**Extracted records**

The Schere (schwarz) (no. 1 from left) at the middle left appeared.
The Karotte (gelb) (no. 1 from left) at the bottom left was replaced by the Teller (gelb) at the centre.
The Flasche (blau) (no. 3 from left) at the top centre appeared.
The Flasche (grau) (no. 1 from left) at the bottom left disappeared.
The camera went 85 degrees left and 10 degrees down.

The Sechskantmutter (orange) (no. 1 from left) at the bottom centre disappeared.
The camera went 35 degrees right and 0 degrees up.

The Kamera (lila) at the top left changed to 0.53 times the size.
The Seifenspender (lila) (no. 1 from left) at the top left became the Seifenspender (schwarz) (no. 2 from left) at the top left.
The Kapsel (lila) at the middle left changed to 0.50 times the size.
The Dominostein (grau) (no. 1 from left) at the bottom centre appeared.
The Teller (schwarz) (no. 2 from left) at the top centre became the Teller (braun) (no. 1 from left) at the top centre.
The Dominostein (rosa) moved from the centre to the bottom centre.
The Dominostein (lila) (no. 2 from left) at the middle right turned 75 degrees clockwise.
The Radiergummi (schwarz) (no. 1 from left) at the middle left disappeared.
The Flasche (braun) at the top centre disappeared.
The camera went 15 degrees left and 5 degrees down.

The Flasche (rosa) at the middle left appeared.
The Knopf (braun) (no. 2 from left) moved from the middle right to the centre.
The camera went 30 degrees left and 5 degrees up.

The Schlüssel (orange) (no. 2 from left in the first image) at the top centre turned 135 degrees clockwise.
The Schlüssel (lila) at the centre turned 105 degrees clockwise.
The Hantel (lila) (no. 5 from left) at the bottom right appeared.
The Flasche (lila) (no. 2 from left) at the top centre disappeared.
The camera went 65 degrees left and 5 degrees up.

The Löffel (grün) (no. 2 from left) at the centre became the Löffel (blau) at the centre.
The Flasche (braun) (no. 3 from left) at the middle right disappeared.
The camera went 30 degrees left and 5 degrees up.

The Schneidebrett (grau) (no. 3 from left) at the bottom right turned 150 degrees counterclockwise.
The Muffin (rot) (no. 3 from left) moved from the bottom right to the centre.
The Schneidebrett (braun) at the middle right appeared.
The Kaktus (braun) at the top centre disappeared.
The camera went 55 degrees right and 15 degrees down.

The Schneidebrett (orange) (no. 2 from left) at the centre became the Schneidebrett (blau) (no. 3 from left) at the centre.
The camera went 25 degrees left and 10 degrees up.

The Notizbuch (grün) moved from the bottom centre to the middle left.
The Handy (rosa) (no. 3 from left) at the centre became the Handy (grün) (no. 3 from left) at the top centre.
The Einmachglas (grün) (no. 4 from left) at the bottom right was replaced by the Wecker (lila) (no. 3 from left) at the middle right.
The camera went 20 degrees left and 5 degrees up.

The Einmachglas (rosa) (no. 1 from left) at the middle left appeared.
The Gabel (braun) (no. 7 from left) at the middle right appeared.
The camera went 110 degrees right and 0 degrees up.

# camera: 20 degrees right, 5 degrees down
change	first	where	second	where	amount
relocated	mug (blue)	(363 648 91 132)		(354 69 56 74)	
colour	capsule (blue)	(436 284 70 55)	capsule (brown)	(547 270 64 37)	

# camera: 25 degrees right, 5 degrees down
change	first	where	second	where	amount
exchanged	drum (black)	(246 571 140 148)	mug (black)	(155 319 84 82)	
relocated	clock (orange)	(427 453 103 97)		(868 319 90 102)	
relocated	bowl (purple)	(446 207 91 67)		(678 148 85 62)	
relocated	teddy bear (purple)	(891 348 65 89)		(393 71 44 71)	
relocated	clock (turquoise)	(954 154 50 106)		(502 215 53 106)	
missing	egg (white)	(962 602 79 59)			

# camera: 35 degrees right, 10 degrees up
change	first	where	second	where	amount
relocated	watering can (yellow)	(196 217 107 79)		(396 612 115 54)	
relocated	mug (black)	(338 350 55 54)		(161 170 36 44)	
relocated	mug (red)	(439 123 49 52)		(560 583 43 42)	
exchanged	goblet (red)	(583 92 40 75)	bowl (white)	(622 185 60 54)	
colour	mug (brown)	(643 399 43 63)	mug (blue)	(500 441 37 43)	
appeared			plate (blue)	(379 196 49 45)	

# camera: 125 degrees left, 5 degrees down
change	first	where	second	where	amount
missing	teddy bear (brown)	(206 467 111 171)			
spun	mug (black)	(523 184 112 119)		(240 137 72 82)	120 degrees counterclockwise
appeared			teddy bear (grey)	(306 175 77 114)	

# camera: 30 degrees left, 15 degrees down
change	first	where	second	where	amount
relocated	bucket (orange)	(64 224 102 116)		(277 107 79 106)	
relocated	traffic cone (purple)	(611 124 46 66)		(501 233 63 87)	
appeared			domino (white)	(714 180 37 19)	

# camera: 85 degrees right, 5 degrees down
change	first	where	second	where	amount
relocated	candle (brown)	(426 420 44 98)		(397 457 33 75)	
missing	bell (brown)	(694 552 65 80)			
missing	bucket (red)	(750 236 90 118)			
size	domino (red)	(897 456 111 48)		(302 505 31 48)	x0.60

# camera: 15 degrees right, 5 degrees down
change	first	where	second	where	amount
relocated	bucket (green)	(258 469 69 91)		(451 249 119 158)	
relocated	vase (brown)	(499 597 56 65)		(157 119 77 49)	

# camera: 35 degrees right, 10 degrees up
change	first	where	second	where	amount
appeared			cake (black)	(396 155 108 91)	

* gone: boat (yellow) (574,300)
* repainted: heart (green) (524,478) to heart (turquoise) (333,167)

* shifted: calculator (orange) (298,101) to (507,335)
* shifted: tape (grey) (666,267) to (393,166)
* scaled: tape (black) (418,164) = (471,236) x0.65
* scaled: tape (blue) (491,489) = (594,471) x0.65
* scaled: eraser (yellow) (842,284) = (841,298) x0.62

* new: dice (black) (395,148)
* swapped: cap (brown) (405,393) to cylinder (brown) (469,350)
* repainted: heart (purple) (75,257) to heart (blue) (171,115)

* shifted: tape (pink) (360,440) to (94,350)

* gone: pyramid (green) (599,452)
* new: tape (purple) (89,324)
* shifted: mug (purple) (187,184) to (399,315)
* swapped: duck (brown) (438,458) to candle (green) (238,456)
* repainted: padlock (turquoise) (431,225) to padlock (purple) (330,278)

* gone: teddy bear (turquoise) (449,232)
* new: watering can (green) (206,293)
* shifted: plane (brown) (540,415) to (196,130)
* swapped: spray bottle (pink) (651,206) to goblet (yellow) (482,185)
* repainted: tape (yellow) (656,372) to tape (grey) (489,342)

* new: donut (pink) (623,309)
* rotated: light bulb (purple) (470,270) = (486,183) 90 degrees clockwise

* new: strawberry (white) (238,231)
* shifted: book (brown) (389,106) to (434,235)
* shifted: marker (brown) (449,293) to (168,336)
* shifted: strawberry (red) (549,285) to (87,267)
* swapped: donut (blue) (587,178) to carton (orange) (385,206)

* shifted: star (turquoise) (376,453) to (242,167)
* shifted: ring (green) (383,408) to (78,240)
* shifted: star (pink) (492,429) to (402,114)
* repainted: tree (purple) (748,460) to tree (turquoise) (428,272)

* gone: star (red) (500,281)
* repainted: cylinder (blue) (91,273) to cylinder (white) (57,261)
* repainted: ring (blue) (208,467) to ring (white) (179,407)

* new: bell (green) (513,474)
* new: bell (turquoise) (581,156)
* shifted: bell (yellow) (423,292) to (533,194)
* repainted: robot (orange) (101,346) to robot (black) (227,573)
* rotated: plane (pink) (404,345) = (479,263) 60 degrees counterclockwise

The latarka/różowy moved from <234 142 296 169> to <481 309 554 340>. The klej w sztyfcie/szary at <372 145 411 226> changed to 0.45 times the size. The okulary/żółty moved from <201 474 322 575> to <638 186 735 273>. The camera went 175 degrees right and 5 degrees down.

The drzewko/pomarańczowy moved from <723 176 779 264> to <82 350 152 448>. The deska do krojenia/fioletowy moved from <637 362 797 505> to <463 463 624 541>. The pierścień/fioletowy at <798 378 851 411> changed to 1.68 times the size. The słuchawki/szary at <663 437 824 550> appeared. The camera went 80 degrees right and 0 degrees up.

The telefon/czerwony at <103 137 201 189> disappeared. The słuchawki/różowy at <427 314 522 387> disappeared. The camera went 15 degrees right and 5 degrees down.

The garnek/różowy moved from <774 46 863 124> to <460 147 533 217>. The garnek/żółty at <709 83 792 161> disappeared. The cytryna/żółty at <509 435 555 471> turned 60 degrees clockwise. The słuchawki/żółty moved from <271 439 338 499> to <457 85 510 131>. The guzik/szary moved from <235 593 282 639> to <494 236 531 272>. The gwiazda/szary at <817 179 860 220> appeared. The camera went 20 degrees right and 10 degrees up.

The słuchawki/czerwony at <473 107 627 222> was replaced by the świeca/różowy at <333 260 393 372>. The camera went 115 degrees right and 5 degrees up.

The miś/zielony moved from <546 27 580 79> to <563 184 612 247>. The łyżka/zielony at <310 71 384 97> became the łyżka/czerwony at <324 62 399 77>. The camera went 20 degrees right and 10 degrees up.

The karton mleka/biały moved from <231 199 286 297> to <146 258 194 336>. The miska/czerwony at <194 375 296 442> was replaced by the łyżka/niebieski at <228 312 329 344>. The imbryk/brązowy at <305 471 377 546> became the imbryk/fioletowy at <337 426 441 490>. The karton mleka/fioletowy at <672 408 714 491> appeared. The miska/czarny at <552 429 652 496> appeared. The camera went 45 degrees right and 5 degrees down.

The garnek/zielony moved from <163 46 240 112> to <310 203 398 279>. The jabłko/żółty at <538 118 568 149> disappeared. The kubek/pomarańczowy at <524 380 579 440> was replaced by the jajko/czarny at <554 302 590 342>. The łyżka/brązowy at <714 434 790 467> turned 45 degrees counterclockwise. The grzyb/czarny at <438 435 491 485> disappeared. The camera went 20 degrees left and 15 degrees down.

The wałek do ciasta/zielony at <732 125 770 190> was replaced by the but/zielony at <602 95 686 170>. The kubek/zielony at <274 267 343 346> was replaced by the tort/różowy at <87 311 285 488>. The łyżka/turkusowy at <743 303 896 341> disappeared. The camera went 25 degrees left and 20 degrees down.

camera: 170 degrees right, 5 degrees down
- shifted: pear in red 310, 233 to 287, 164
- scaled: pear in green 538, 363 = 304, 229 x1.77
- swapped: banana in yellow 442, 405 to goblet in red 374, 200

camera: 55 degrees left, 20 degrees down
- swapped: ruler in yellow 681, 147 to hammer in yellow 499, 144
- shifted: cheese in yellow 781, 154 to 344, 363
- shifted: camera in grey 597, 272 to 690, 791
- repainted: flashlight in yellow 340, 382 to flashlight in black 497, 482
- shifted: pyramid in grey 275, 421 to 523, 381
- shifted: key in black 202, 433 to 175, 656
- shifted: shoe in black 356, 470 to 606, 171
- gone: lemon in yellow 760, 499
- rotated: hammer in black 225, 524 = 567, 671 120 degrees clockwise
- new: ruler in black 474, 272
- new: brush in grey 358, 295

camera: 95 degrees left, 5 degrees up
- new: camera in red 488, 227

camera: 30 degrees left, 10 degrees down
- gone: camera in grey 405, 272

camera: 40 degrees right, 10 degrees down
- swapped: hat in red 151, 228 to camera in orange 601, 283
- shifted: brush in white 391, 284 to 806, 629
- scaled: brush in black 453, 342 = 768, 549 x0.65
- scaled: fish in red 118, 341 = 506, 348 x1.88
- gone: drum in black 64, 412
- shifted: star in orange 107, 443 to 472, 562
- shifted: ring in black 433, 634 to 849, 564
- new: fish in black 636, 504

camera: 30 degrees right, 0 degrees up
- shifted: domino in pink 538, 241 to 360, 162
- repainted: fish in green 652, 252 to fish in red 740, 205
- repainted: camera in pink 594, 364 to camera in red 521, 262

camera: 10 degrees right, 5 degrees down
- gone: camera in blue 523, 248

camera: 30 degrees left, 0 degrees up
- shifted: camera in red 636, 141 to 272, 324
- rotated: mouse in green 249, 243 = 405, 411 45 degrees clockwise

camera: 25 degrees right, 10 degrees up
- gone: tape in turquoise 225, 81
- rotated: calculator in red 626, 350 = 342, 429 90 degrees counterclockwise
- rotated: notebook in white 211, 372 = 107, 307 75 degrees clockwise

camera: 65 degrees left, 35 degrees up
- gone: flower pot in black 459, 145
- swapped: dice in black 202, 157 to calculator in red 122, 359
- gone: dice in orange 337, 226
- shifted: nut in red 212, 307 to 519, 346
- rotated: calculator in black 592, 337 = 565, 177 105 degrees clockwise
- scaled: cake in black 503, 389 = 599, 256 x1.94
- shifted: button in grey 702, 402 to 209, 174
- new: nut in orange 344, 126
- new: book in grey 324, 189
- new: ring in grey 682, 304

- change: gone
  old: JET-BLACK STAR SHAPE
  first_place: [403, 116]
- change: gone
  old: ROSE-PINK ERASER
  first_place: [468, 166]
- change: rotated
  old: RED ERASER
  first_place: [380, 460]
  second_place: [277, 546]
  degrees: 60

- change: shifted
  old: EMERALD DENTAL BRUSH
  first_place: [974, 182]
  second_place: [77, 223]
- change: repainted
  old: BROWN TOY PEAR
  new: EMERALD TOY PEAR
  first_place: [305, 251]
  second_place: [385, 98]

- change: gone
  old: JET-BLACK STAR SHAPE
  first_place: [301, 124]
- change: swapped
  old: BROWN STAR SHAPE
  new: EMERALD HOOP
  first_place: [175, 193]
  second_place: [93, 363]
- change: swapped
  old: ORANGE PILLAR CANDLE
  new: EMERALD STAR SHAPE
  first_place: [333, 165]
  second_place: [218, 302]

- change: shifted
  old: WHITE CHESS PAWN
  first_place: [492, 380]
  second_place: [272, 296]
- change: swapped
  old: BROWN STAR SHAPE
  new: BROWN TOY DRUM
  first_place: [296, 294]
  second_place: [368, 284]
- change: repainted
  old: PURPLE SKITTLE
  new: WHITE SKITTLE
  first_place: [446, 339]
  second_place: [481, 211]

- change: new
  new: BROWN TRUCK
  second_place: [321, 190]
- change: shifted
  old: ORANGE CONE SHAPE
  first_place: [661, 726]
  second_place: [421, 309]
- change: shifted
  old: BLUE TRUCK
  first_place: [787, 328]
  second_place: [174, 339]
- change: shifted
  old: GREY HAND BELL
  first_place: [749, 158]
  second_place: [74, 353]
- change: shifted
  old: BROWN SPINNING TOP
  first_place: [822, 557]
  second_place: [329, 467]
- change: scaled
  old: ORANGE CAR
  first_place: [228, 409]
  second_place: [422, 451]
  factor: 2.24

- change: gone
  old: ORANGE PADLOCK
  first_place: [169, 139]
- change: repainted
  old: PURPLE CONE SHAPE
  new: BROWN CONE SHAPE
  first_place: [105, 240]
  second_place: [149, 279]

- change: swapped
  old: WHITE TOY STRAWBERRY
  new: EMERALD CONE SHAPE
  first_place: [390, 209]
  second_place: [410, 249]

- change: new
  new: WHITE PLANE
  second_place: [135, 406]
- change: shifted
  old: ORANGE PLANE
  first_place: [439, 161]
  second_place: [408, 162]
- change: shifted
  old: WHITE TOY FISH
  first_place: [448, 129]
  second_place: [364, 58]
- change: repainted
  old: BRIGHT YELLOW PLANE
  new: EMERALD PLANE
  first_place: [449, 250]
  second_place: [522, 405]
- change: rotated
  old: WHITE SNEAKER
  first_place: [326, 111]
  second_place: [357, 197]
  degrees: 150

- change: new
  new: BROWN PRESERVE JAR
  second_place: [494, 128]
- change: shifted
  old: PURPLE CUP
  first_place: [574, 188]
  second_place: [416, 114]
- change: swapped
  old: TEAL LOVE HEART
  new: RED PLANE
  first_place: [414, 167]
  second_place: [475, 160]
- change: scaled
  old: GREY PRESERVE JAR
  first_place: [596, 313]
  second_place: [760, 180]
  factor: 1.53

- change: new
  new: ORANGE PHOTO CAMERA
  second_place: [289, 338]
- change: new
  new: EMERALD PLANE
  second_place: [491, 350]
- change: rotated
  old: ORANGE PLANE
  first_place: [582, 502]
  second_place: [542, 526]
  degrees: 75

**THE TASK**
Write out word for word only the lines from the start of the entries down to the line with "The Teller (schwarz)", please, including both ends.

**ANSWER**
The Schere (schwarz) (no. 1 from left) at the middle left appeared.
The Karotte (gelb) (no. 1 from left) at the bottom left was replaced by the Teller (gelb) at the centre.
The Flasche (blau) (no. 3 from left) at the top centre appeared.
The Flasche (grau) (no. 1 from left) at the bottom left disappeared.
The camera went 85 degrees left and 10 degrees down.

The Sechskantmutter (orange) (no. 1 from left) at the bottom centre disappeared.
The camera went 35 degrees right and 0 degrees up.

The Kamera (lila) at the top left changed to 0.53 times the size.
The Seifenspender (lila) (no. 1 from left) at the top left became the Seifenspender (schwarz) (no. 2 from left) at the top left.
The Kapsel (lila) at the middle left changed to 0.50 times the size.
The Dominostein (grau) (no. 1 from left) at the bottom centre appeared.
The Teller (schwarz) (no. 2 from left) at the top centre became the Teller (braun) (no. 1 from left) at the top centre.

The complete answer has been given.